§ WHAT IS EXPECTED:
Word for word, repeat the data that follows. Do not include the pictures.

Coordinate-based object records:

== Segment start ==

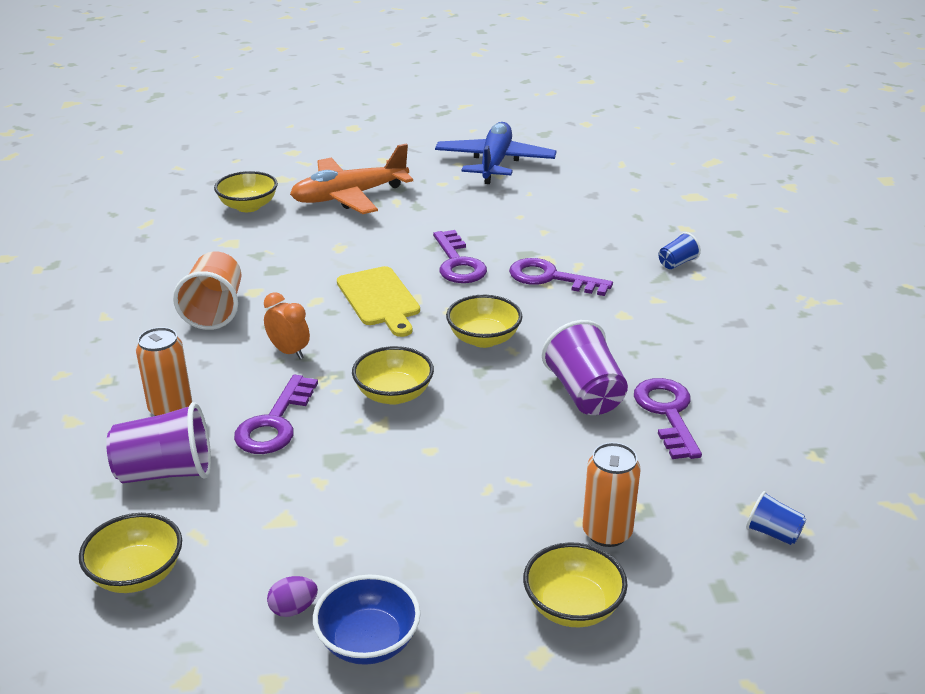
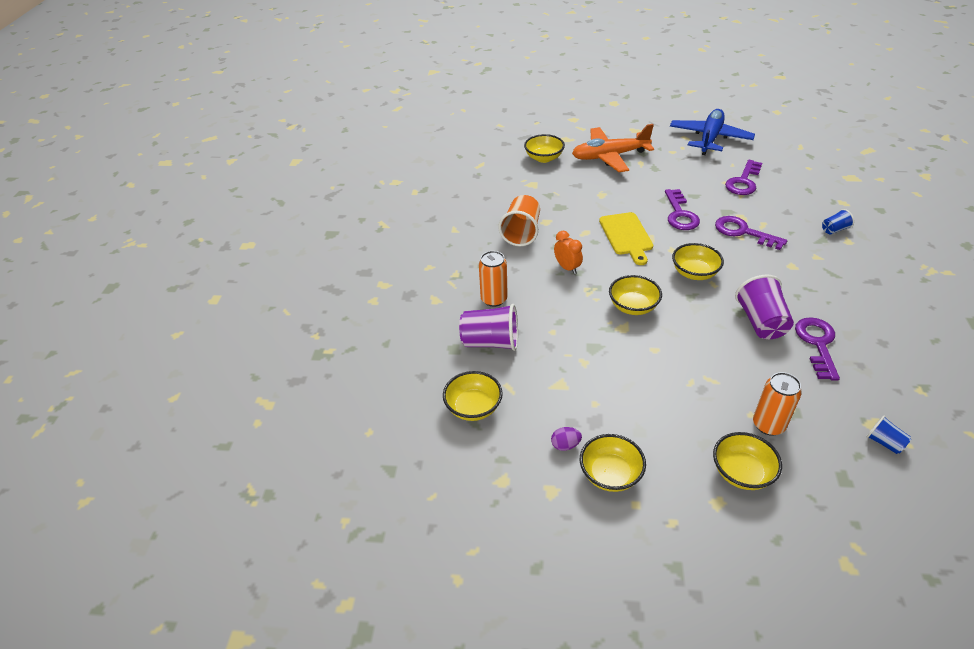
camera: 15 degrees right, 10 degrees up
(275, 423) = (557, 317): purple key -> purple key (743, 181)
(368, 641) = (610, 474): blue bowl -> yellow bowl

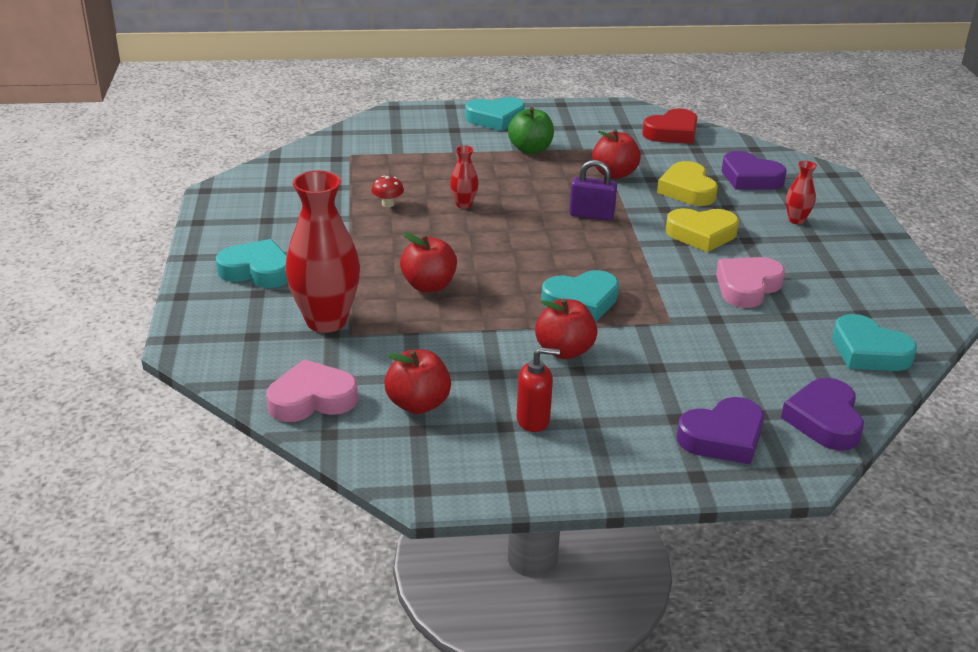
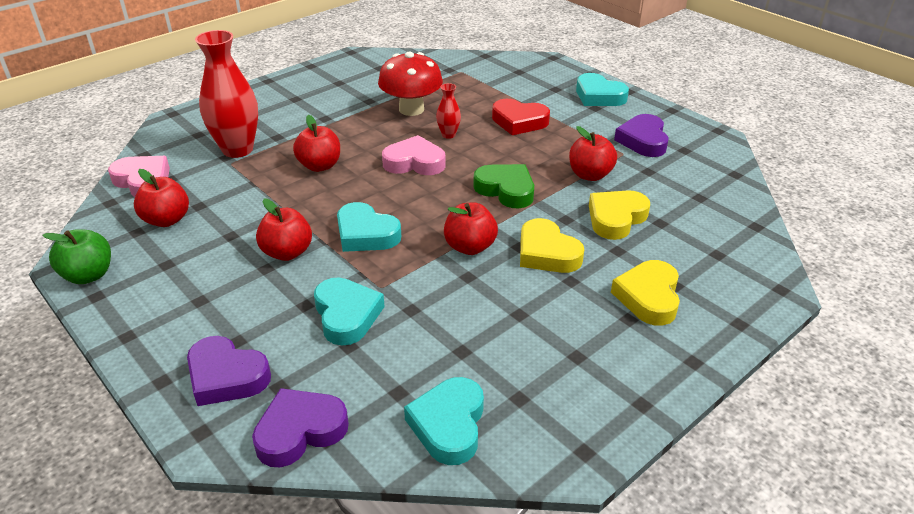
camera: 55 degrees right, 5 degrees up
(257, 271) = (273, 105): turquoise heart -> turquoise heart (347, 315)
(388, 204) = (411, 109): red mushroom -> red mushroom, size x2.39
(530, 149) = (572, 127): green apple -> green apple (88, 275)
(533, 420) = (182, 273): red soap dispenser -> none
(591, 215) = (506, 190): purple padlock -> green heart
(657, 262) = (470, 247): none -> red apple
(672, 133) = (710, 174): red heart -> red heart (519, 121)
(747, 287) = (485, 309): pink heart -> pink heart (414, 162)
(750, 178) = (691, 243): purple heart -> purple heart (643, 140)
(796, 220) = (648, 297): red vase -> yellow heart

== Segment end ==

§ YOUR RESPONSE:
camera: 15 degrees right, 10 degrees up
(275, 423) = (557, 317): purple key -> purple key (743, 181)
(368, 641) = (610, 474): blue bowl -> yellow bowl

camera: 55 degrees right, 5 degrees up
(257, 271) = (273, 105): turquoise heart -> turquoise heart (347, 315)
(388, 204) = (411, 109): red mushroom -> red mushroom, size x2.39
(530, 149) = (572, 127): green apple -> green apple (88, 275)
(533, 420) = (182, 273): red soap dispenser -> none
(591, 215) = (506, 190): purple padlock -> green heart
(657, 262) = (470, 247): none -> red apple
(672, 133) = (710, 174): red heart -> red heart (519, 121)
(747, 287) = (485, 309): pink heart -> pink heart (414, 162)
(750, 178) = (691, 243): purple heart -> purple heart (643, 140)
(796, 220) = (648, 297): red vase -> yellow heart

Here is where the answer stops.